## DIRECTIONS
Nothing in the entries may change when you repeat them, and no images may appear.

┏━━

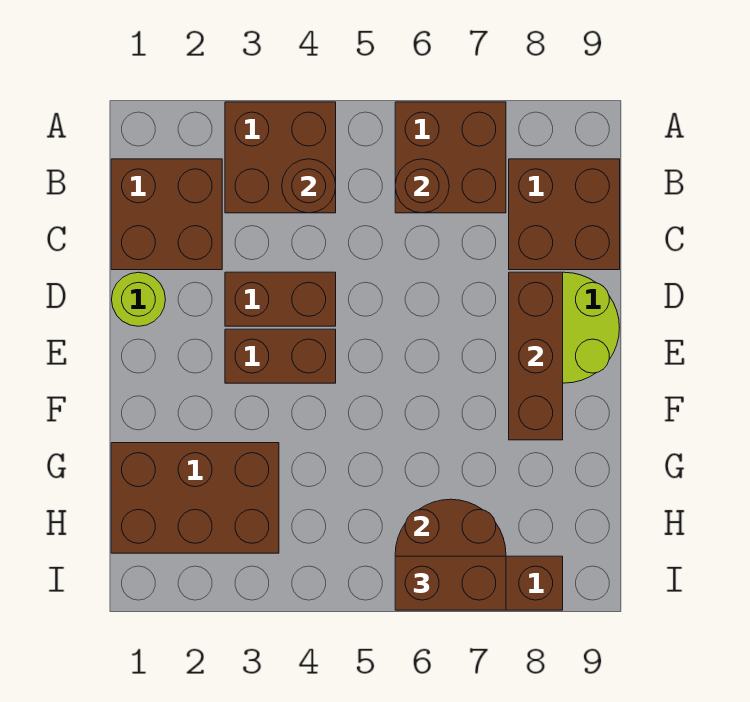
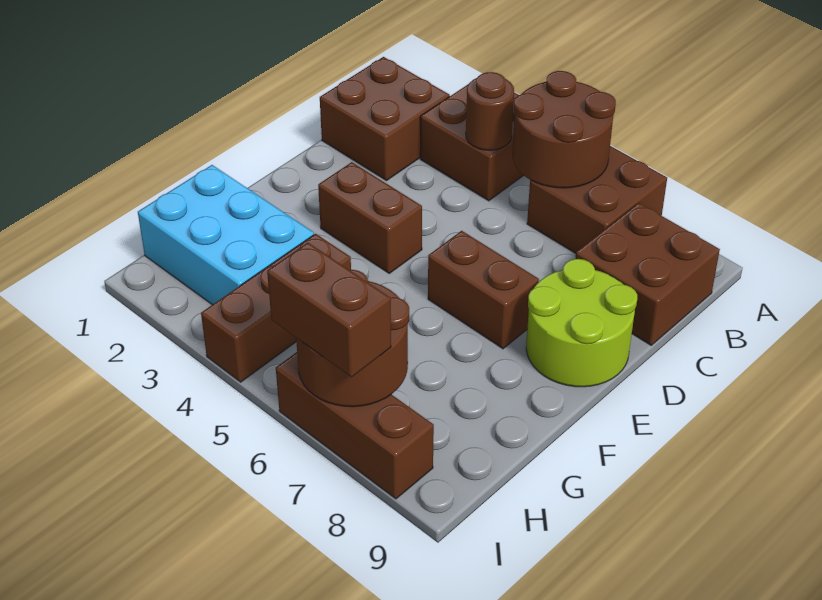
brown round brick B6 level 2 -> brown round brick A5:B6 level 2
lime round brick D1 level 1 -> none
brown brick D3:D4 level 1 -> brown brick E6:E7 level 1
brown brick D8:F8 level 2 -> brown brick G4:I4 level 1
brown brick G1:H3 level 1 -> cyan brick G1:H3 level 1

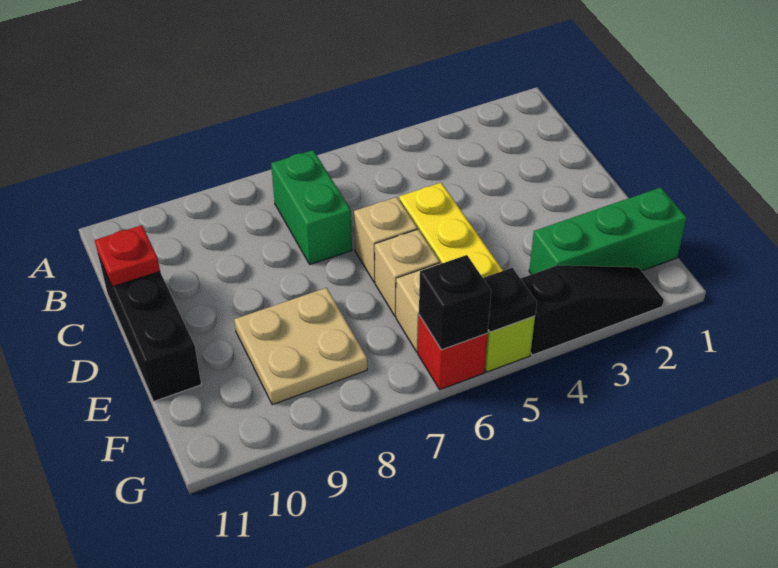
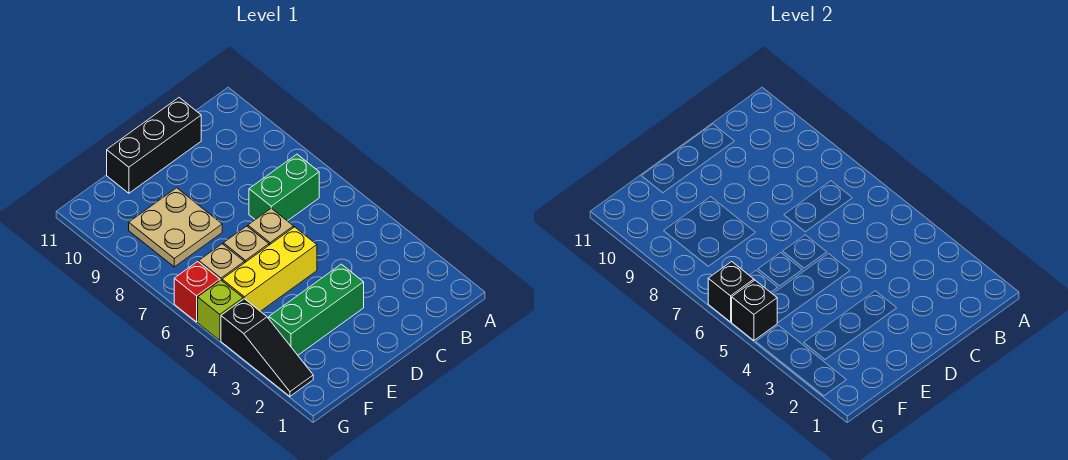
red plate C11 level 2 -> none
green brick F1:F3 level 1 -> green brick D3:F3 level 1
black plate G5 level 2 -> black brick G5 level 2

┗━━

## PROBLEM SOLUTION
brown round brick B6 level 2 -> brown round brick A5:B6 level 2
lime round brick D1 level 1 -> none
brown brick D3:D4 level 1 -> brown brick E6:E7 level 1
brown brick D8:F8 level 2 -> brown brick G4:I4 level 1
brown brick G1:H3 level 1 -> cyan brick G1:H3 level 1

red plate C11 level 2 -> none
green brick F1:F3 level 1 -> green brick D3:F3 level 1
black plate G5 level 2 -> black brick G5 level 2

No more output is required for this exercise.